§ **DIRECTIONS**
Which lines of the entries hold the string "love"? Copy each one.

Items from a dataset:
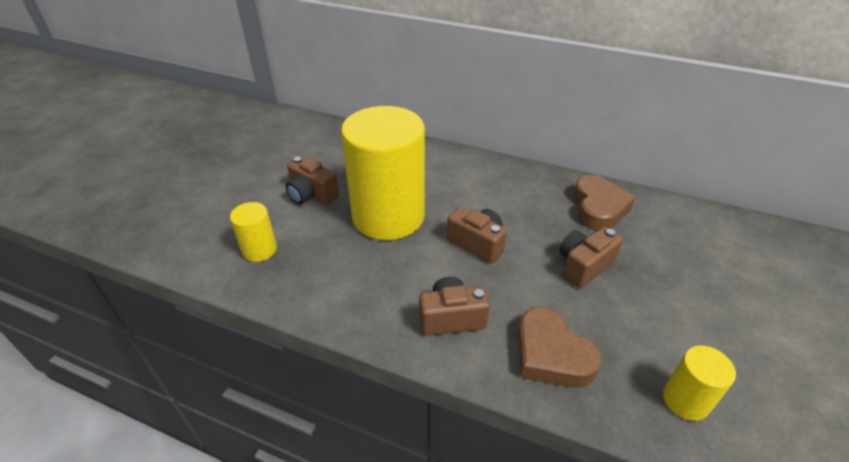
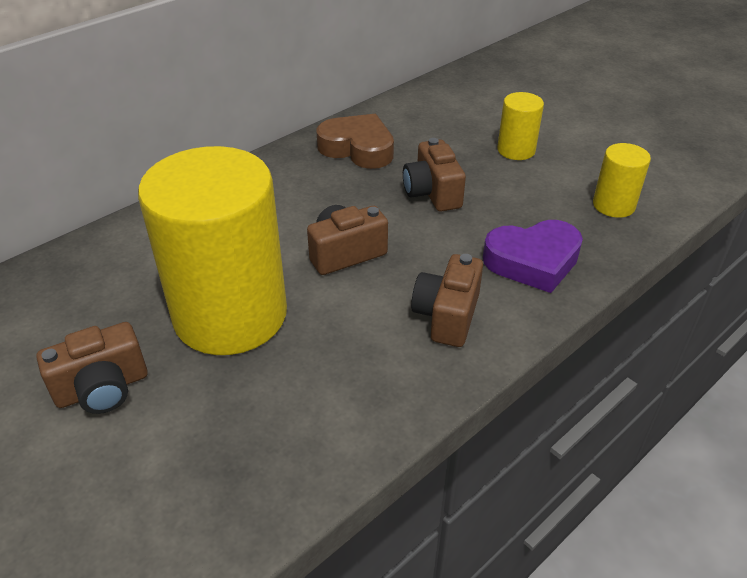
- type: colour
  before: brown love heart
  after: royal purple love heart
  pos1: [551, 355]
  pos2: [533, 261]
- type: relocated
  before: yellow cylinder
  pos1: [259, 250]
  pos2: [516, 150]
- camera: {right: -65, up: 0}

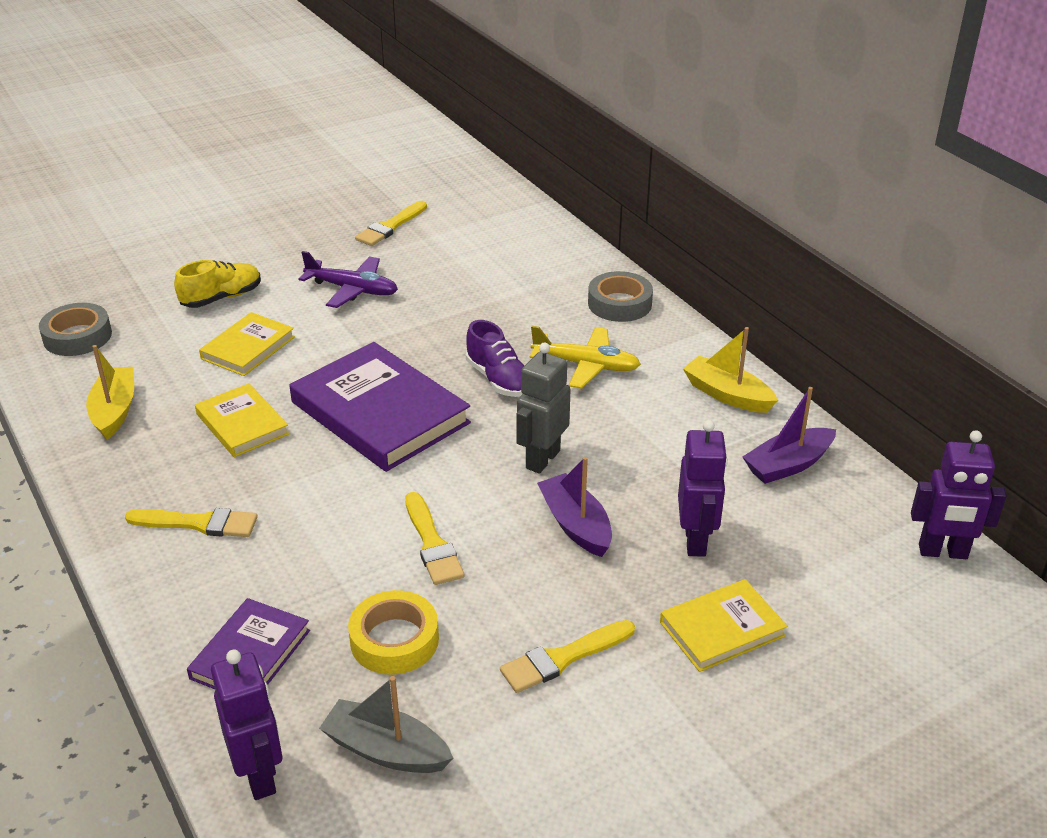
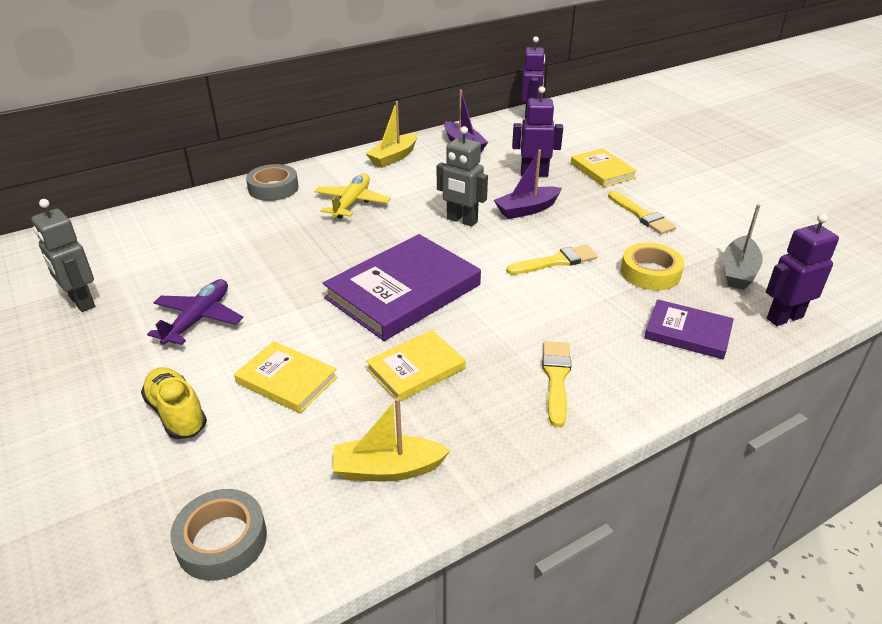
- type: exchanged
  before: yellow paintbrush
  after: ash-grey toy robot
  pos1: [390, 227]
  pos2: [81, 302]
- type: missing
  before: royal purple sneaker
  pos1: [498, 379]
- camera: {right: -90, up: 0}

§ **ANSWER TO THE PROBLEM**
  before: brown love heart
  after: royal purple love heart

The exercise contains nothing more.